WHAT YOU SHOULD DO = Would you copy the lines below exactly and omit the images?

++++ COLLECTED MATERIAL

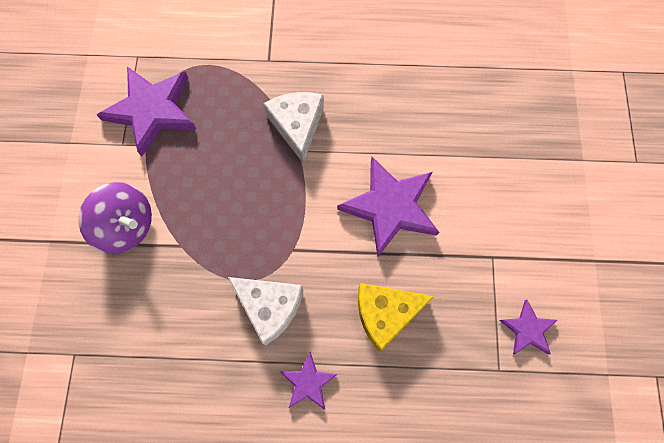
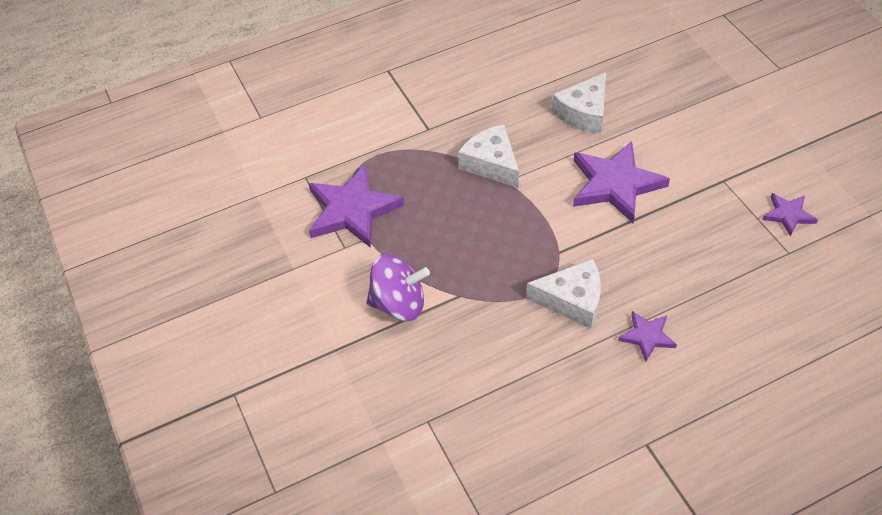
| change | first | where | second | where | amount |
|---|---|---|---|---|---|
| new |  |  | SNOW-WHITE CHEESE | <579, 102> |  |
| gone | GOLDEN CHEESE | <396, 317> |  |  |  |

++++++++

YOUR RESPONSE =
| change | first | where | second | where | amount |
|---|---|---|---|---|---|
| new |  |  | SNOW-WHITE CHEESE | <579, 102> |  |
| gone | GOLDEN CHEESE | <396, 317> |  |  |  |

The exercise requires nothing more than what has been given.